Your objective: Nothing but the records, repeated exactly, should form the response.

Input:

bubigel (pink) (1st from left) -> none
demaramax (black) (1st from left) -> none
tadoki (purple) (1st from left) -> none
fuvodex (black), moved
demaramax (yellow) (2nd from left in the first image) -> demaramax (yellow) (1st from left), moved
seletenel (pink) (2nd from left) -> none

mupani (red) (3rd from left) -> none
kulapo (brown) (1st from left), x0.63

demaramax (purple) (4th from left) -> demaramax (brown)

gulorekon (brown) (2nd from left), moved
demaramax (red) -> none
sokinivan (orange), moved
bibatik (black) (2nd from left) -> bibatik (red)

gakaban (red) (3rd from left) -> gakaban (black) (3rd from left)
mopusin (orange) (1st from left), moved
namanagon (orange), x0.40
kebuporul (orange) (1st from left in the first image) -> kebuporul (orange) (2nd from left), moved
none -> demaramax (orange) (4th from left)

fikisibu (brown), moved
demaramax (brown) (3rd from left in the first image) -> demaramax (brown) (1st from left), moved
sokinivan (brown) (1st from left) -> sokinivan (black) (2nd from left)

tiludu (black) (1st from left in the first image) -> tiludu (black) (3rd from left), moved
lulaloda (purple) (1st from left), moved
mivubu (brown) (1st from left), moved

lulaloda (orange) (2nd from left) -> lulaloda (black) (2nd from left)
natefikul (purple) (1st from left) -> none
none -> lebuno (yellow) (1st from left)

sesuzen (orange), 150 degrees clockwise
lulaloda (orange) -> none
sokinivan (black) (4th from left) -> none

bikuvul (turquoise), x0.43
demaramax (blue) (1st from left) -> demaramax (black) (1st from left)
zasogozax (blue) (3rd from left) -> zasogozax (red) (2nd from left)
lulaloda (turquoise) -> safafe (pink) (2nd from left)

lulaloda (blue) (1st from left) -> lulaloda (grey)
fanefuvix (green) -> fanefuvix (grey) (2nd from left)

Exercise result:
bubigel (pink) (1st from left) -> none
demaramax (black) (1st from left) -> none
tadoki (purple) (1st from left) -> none
fuvodex (black), moved
demaramax (yellow) (2nd from left in the first image) -> demaramax (yellow) (1st from left), moved
seletenel (pink) (2nd from left) -> none

mupani (red) (3rd from left) -> none
kulapo (brown) (1st from left), x0.63

demaramax (purple) (4th from left) -> demaramax (brown)

gulorekon (brown) (2nd from left), moved
demaramax (red) -> none
sokinivan (orange), moved
bibatik (black) (2nd from left) -> bibatik (red)

gakaban (red) (3rd from left) -> gakaban (black) (3rd from left)
mopusin (orange) (1st from left), moved
namanagon (orange), x0.40
kebuporul (orange) (1st from left in the first image) -> kebuporul (orange) (2nd from left), moved
none -> demaramax (orange) (4th from left)

fikisibu (brown), moved
demaramax (brown) (3rd from left in the first image) -> demaramax (brown) (1st from left), moved
sokinivan (brown) (1st from left) -> sokinivan (black) (2nd from left)

tiludu (black) (1st from left in the first image) -> tiludu (black) (3rd from left), moved
lulaloda (purple) (1st from left), moved
mivubu (brown) (1st from left), moved

lulaloda (orange) (2nd from left) -> lulaloda (black) (2nd from left)
natefikul (purple) (1st from left) -> none
none -> lebuno (yellow) (1st from left)

sesuzen (orange), 150 degrees clockwise
lulaloda (orange) -> none
sokinivan (black) (4th from left) -> none

bikuvul (turquoise), x0.43
demaramax (blue) (1st from left) -> demaramax (black) (1st from left)
zasogozax (blue) (3rd from left) -> zasogozax (red) (2nd from left)
lulaloda (turquoise) -> safafe (pink) (2nd from left)

lulaloda (blue) (1st from left) -> lulaloda (grey)
fanefuvix (green) -> fanefuvix (grey) (2nd from left)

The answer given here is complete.